(Before-and-after change data)
==*==

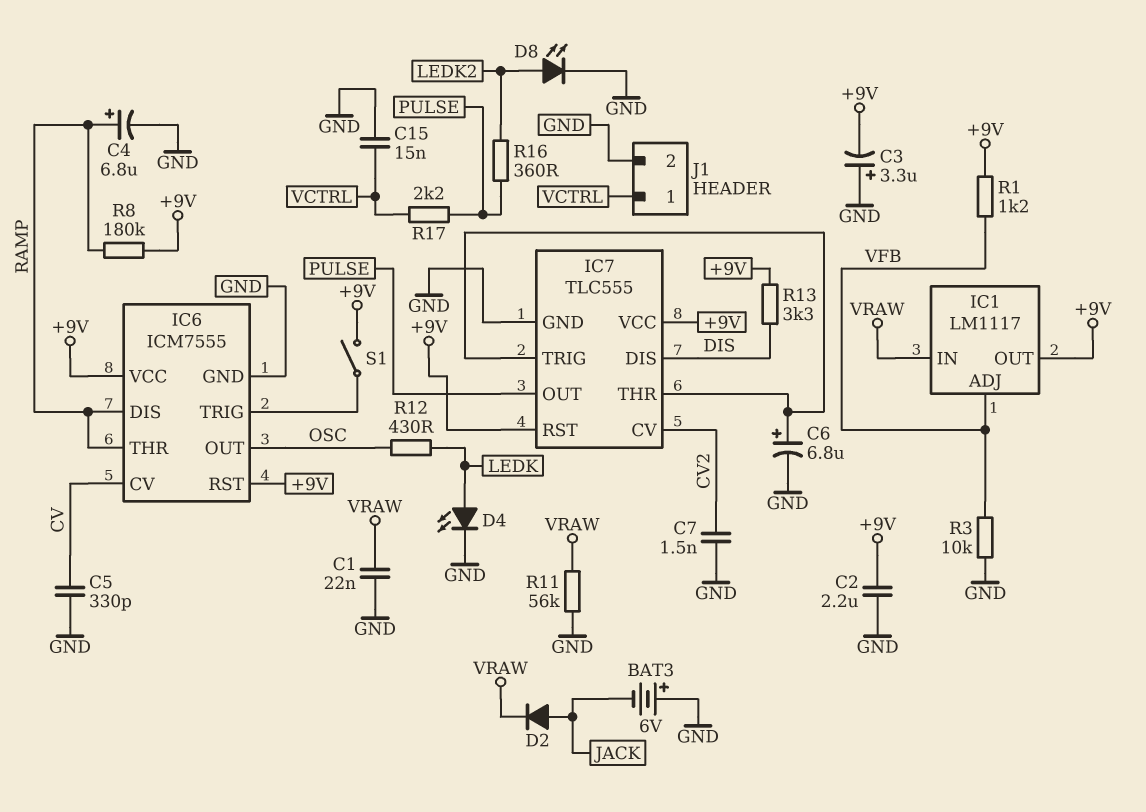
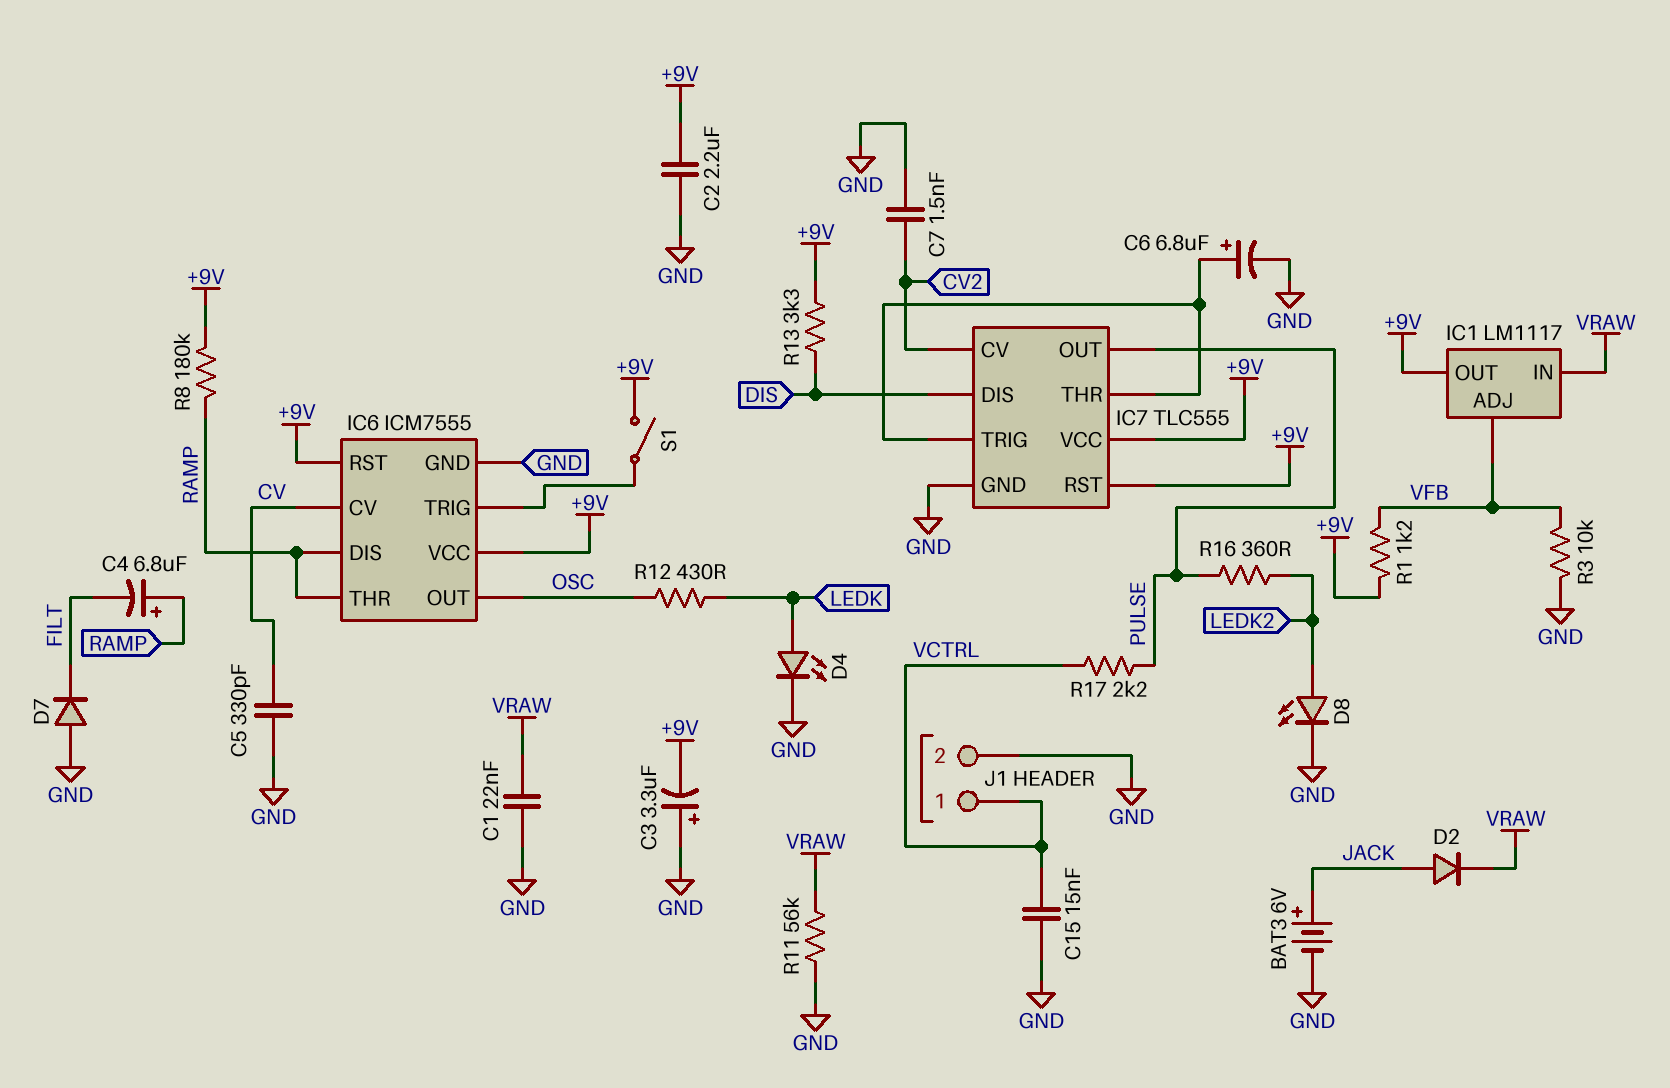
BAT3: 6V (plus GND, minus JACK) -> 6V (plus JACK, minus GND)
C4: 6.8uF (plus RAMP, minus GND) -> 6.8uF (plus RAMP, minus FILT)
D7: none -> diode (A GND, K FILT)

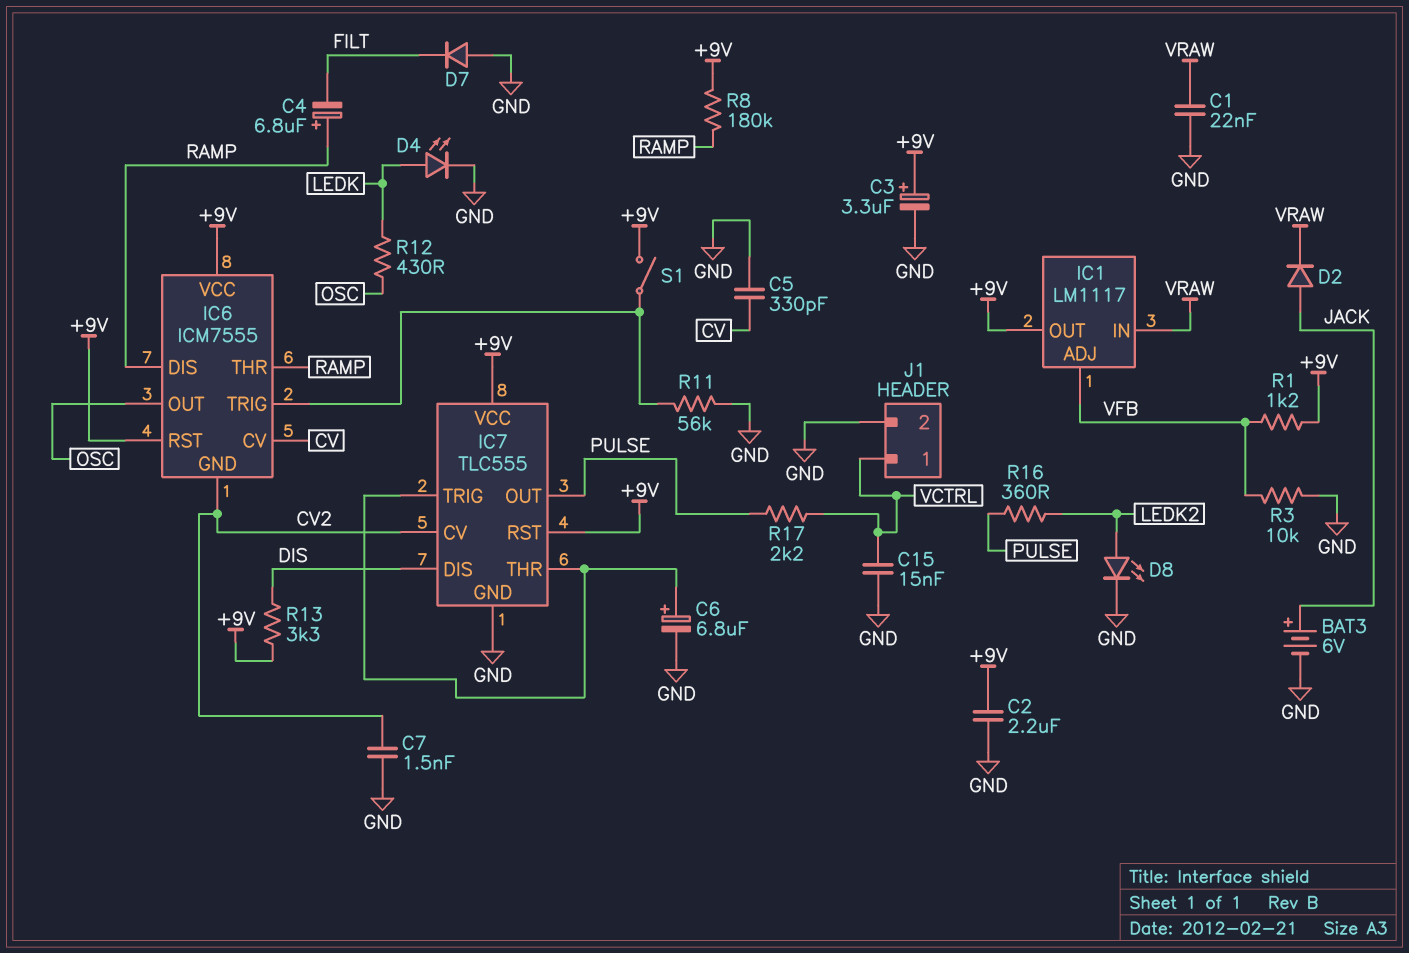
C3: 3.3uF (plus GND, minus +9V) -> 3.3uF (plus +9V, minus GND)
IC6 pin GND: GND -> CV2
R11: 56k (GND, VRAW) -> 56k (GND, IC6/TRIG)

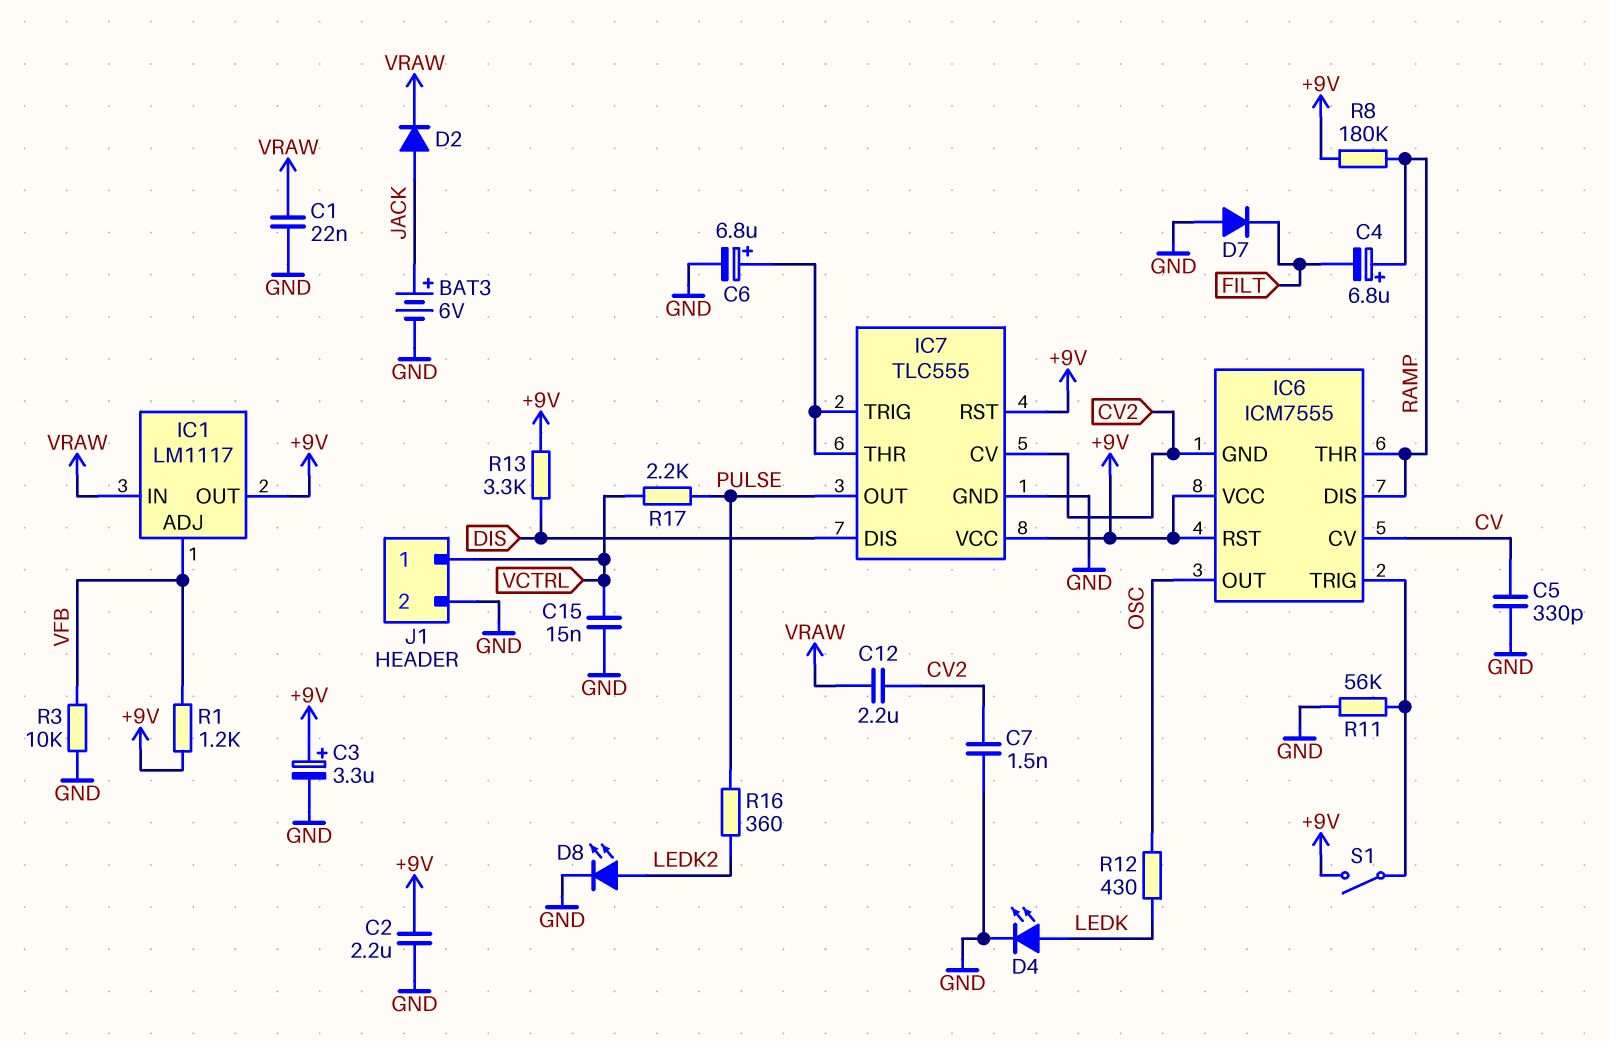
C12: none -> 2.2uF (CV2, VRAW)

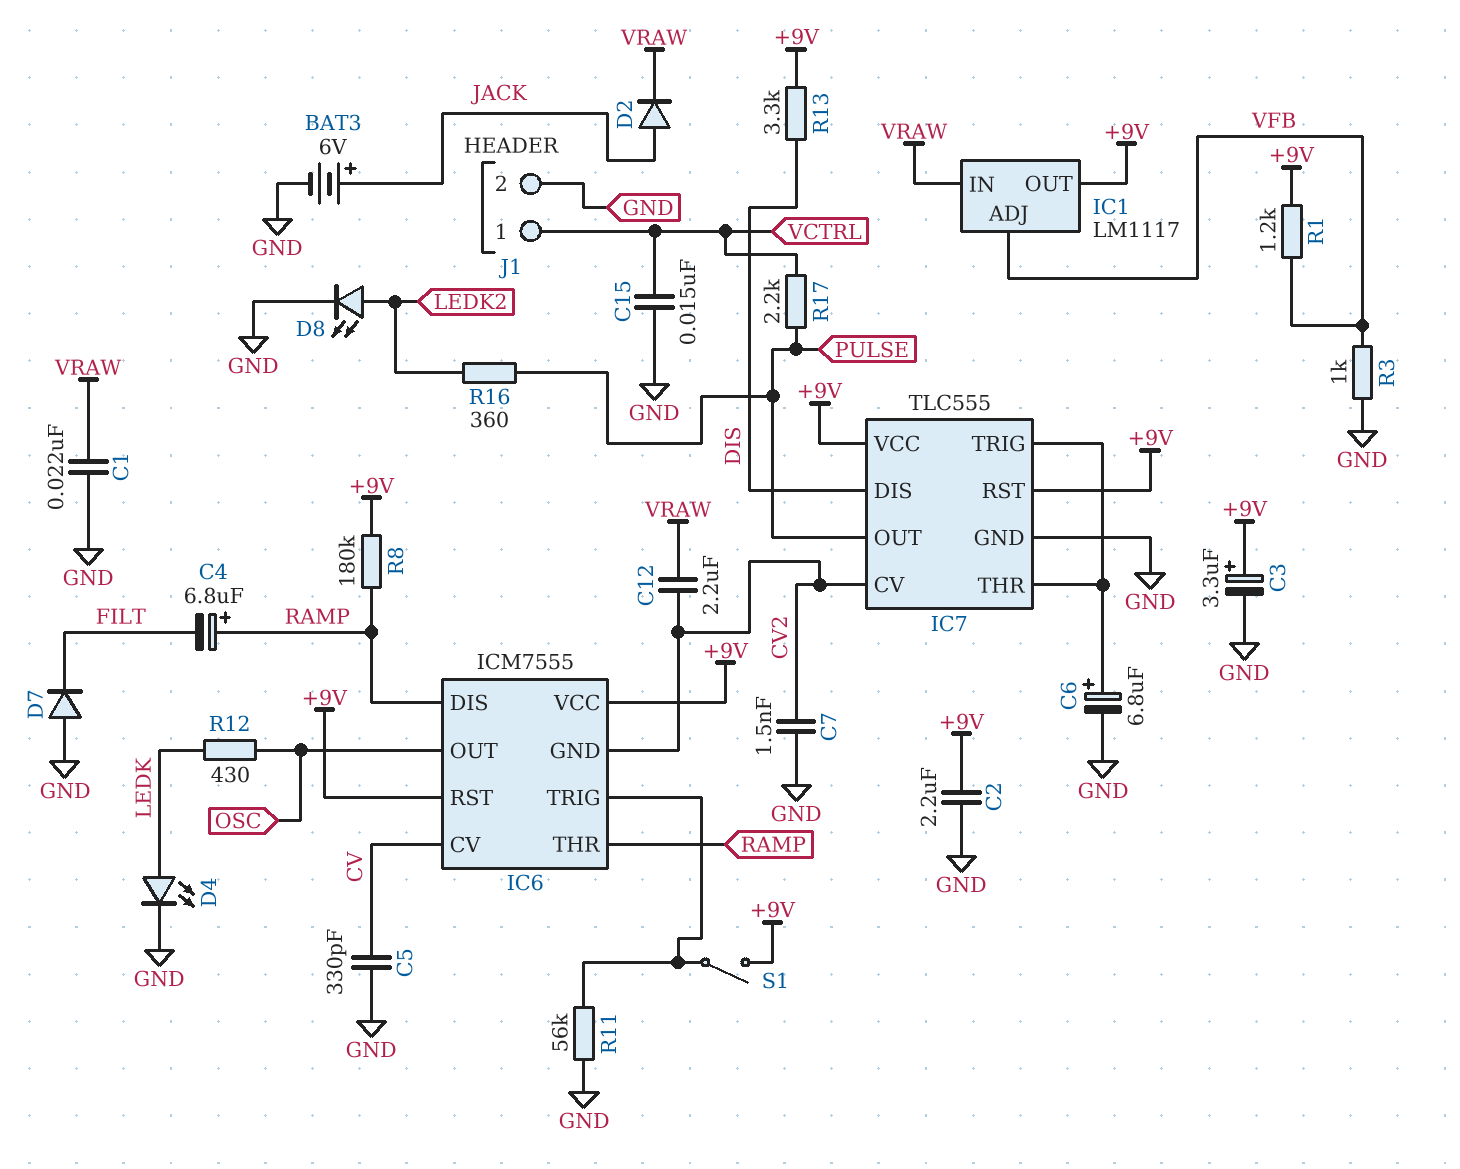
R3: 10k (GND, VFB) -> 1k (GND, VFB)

==*==

(What is required)
Skip the pictures and retype exactly the lines from the one that contains "IC6 pin GND: GND -> CV2" to the last line of the records.

(Your response)
IC6 pin GND: GND -> CV2
R11: 56k (GND, VRAW) -> 56k (GND, IC6/TRIG)

C12: none -> 2.2uF (CV2, VRAW)

R3: 10k (GND, VFB) -> 1k (GND, VFB)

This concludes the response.